Exercise objective |
Make an exact copy of all the records that follow, apart from the pictures.

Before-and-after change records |
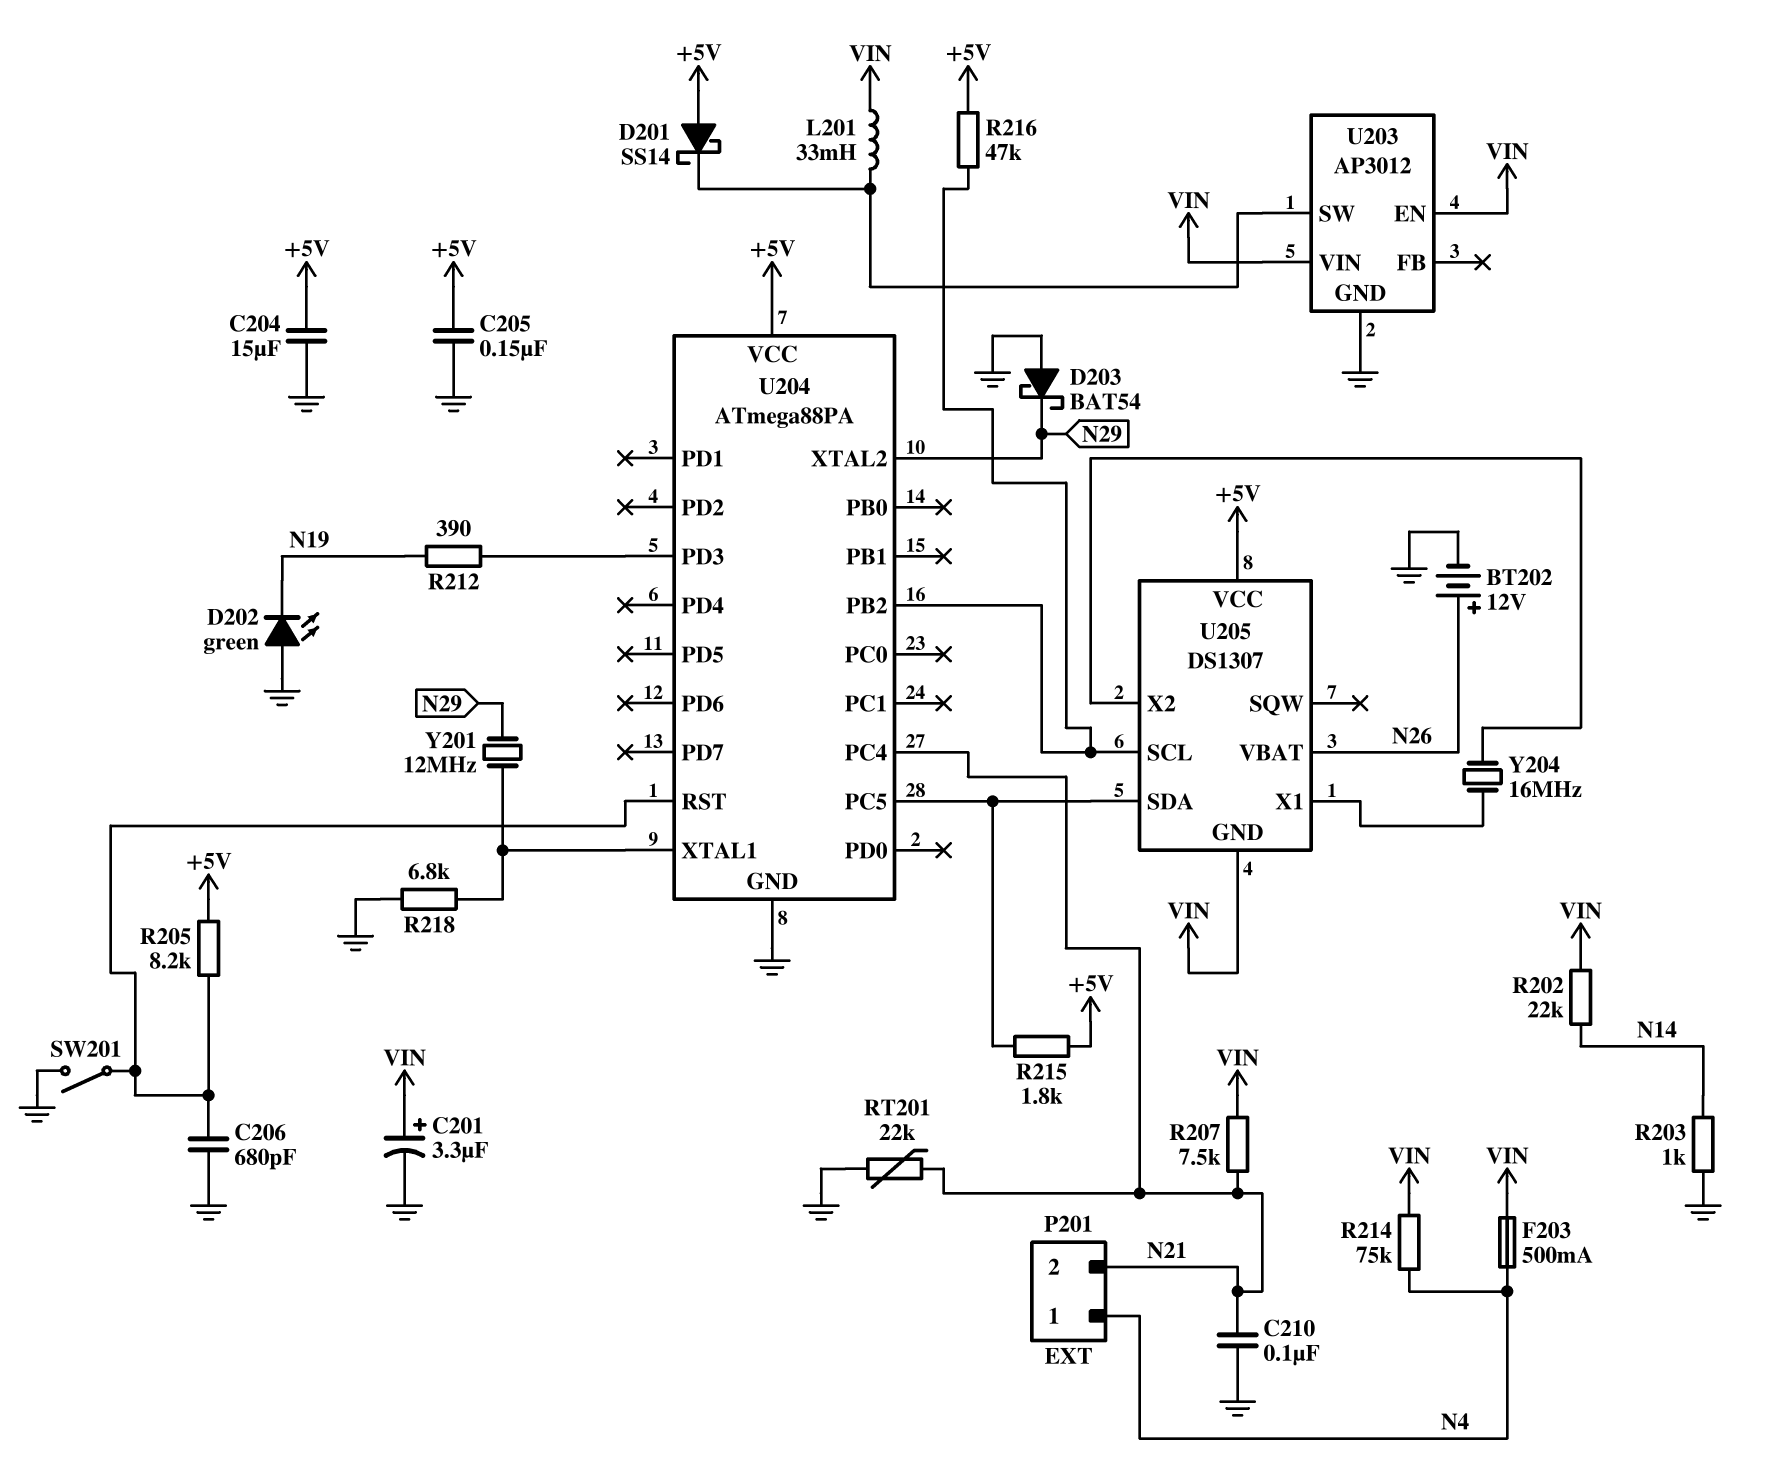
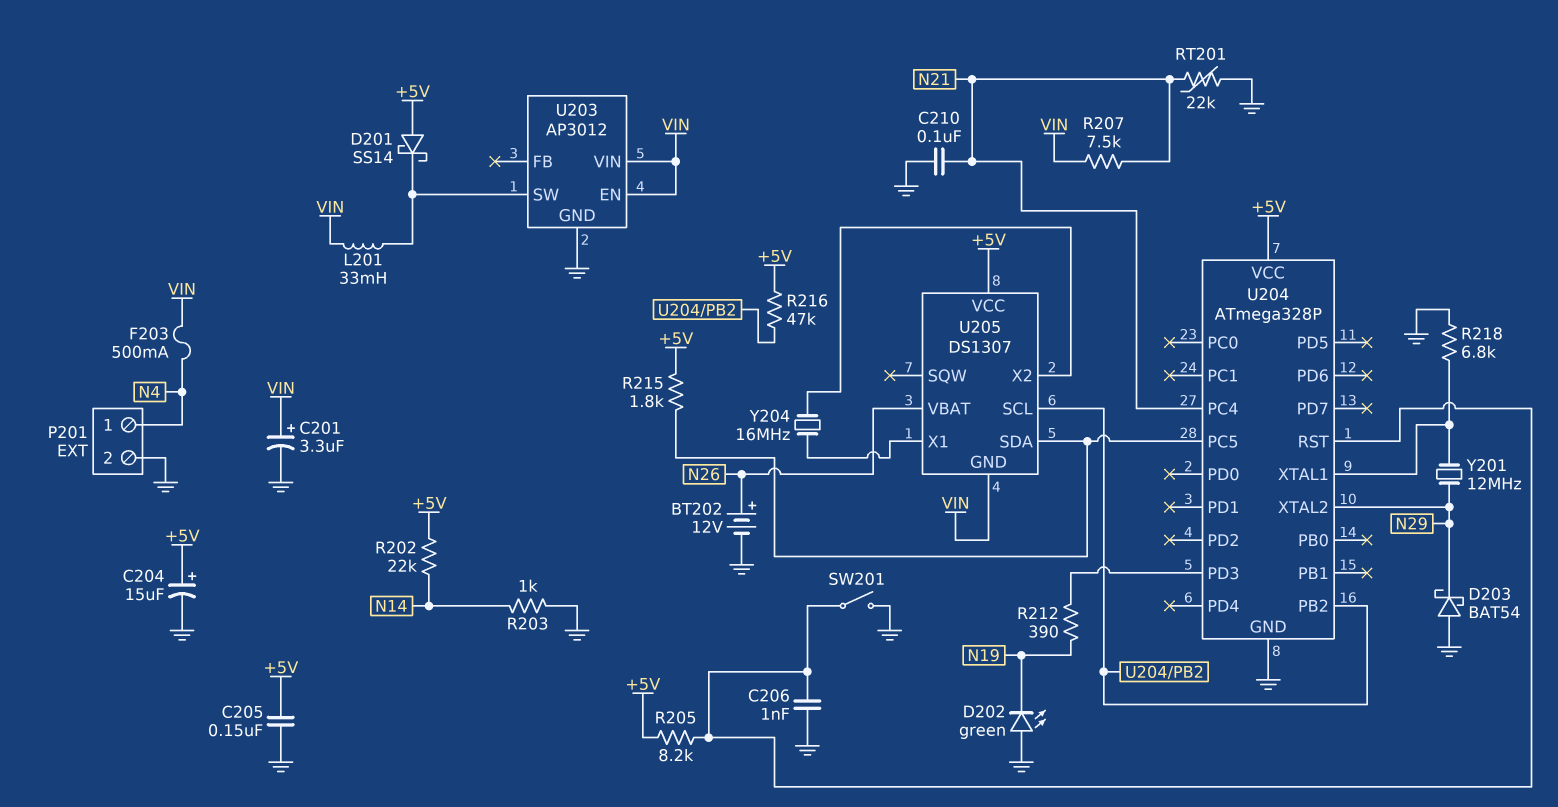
C204: 15uF (+5V, GND) -> 15uF (plus +5V, minus GND)
C206: 680pF (GND, U204/RST) -> 1nF (GND, U204/RST)
P201 pin 2: N21 -> GND
R202: 22k (N14, VIN) -> 22k (+5V, N14)
R214: 75k (N4, VIN) -> none
U204: ATmega88PA -> ATmega328P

Response box |
C204: 15uF (+5V, GND) -> 15uF (plus +5V, minus GND)
C206: 680pF (GND, U204/RST) -> 1nF (GND, U204/RST)
P201 pin 2: N21 -> GND
R202: 22k (N14, VIN) -> 22k (+5V, N14)
R214: 75k (N4, VIN) -> none
U204: ATmega88PA -> ATmega328P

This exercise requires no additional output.